(Data entries)
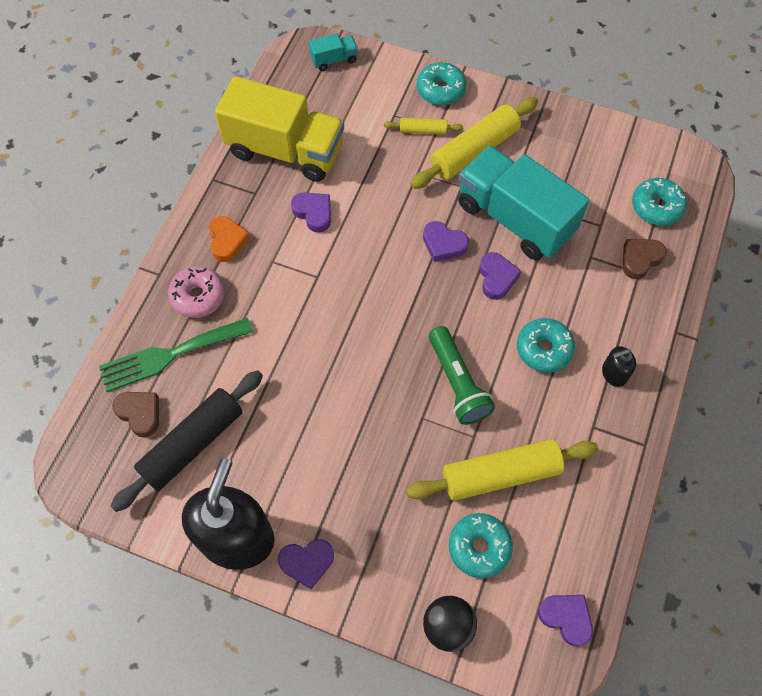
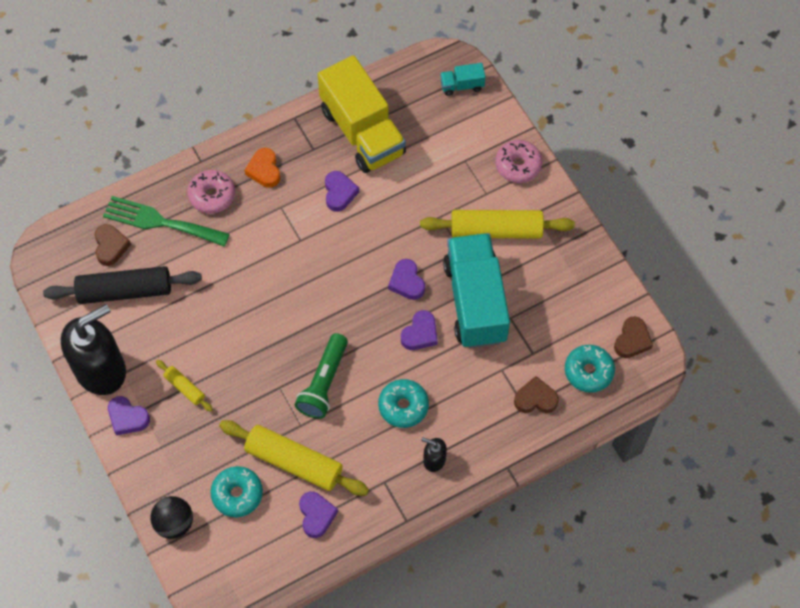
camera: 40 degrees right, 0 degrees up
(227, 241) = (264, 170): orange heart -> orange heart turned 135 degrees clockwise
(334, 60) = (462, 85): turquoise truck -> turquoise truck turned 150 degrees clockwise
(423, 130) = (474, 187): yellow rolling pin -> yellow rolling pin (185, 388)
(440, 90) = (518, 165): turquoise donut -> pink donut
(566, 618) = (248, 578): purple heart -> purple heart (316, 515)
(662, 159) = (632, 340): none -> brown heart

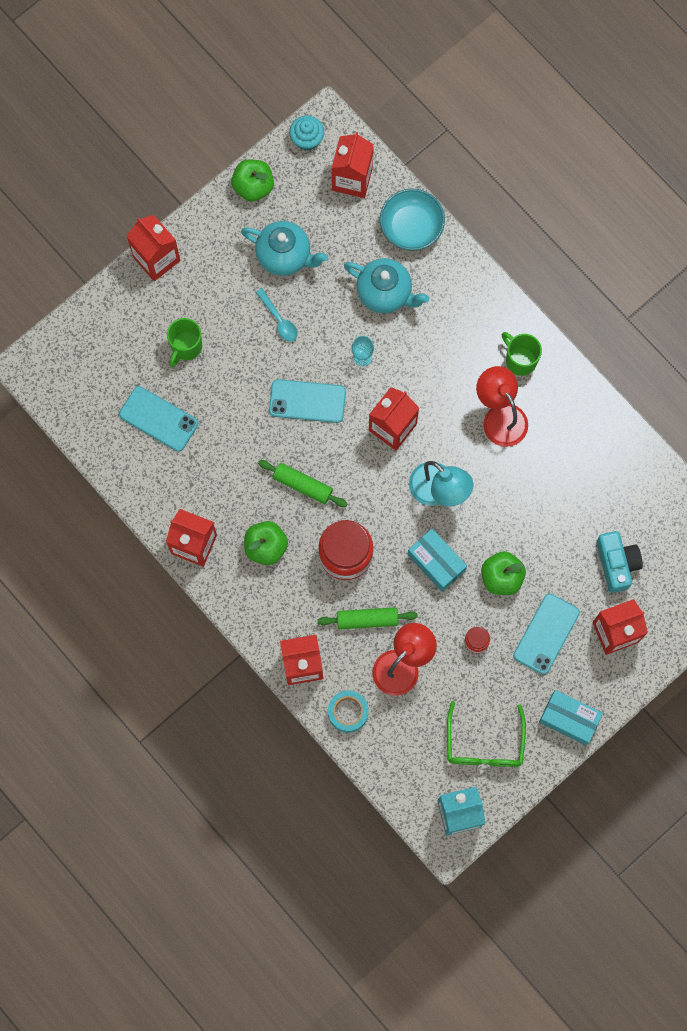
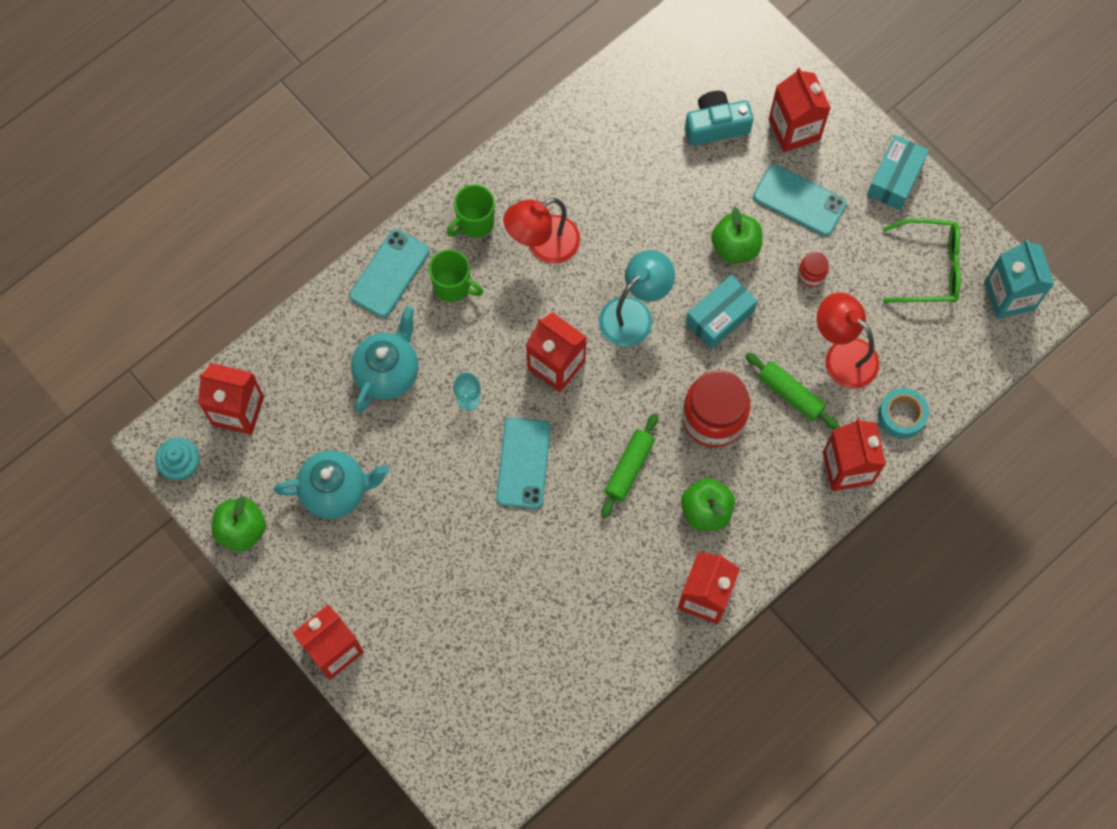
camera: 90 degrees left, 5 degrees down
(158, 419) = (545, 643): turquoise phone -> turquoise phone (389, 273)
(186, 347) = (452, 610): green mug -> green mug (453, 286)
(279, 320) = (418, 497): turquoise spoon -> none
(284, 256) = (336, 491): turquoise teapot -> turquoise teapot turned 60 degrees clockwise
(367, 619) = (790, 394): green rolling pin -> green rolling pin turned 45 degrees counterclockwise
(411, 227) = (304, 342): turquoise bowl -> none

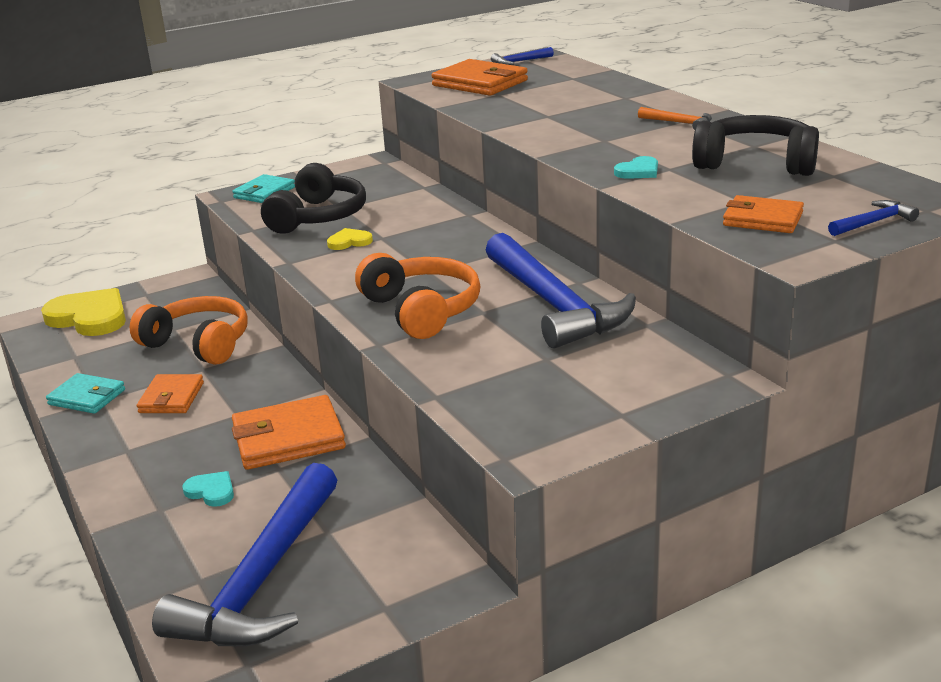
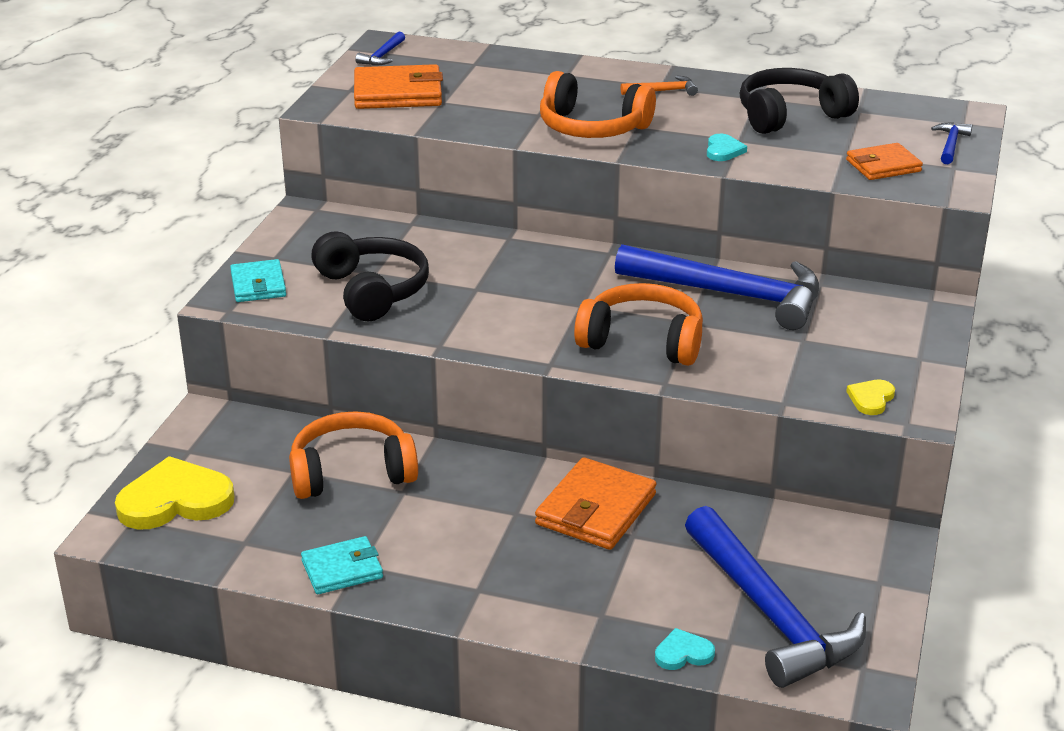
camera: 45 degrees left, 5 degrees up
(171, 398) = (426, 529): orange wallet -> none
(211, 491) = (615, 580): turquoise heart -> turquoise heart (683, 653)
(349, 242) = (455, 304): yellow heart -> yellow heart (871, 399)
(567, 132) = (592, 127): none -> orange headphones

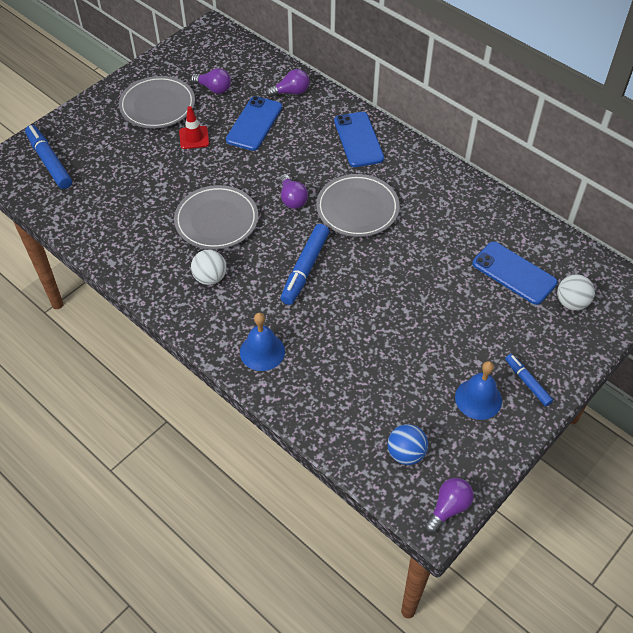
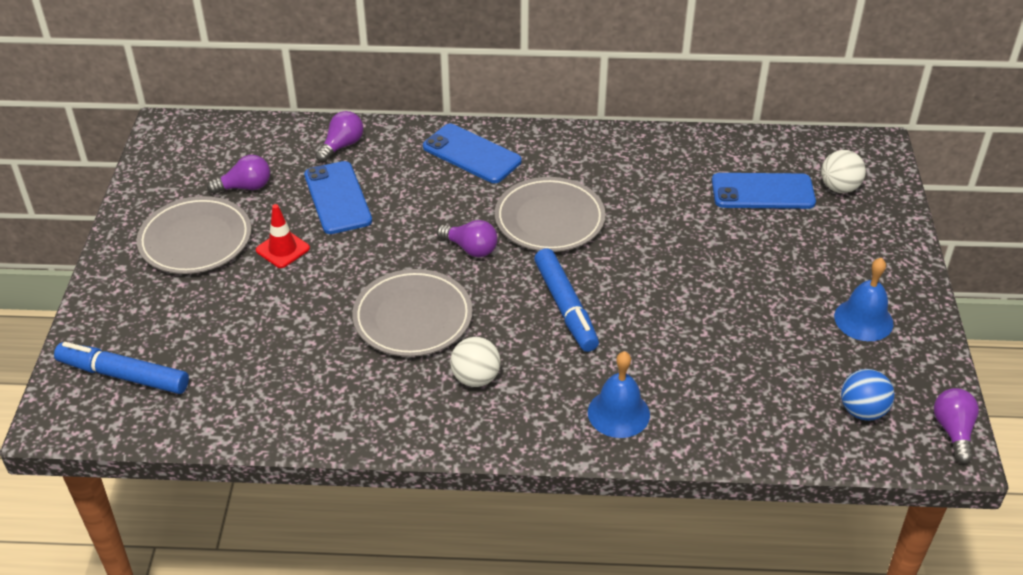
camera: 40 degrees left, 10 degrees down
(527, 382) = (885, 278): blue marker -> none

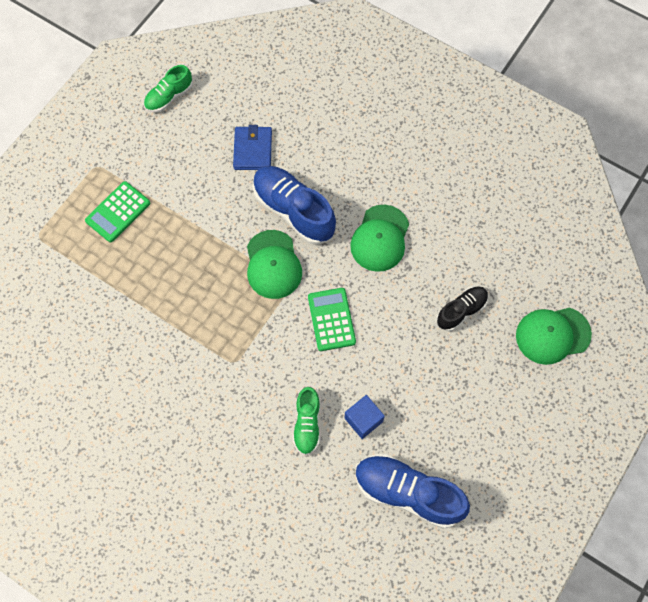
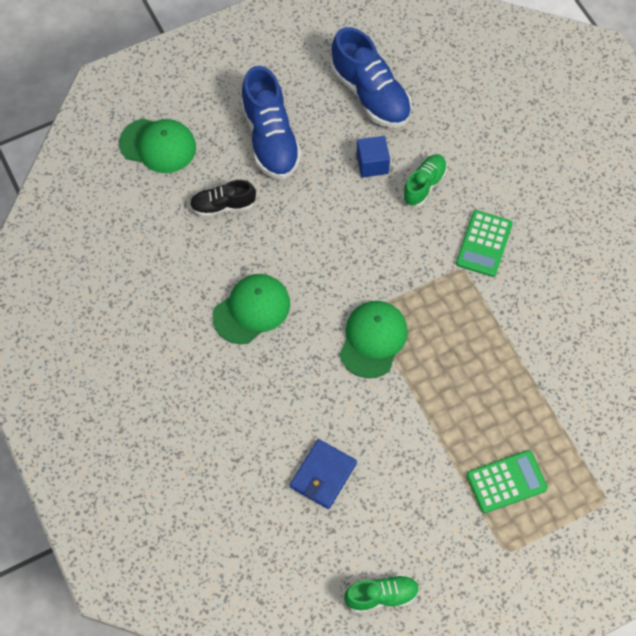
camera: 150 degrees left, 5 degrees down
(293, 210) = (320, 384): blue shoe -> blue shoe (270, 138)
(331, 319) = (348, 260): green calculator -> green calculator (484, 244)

Your objective: Give again, word for word, only the lines from the one with "(567, 132) = (592, 127): none" through the last line of the entries, both included; no pictures go in the copy.

Result for this task:
(567, 132) = (592, 127): none -> orange headphones

camera: 40 degrees left, 10 degrees down
(527, 382) = (885, 278): blue marker -> none

camera: 150 degrees left, 5 degrees down
(293, 210) = (320, 384): blue shoe -> blue shoe (270, 138)
(331, 319) = (348, 260): green calculator -> green calculator (484, 244)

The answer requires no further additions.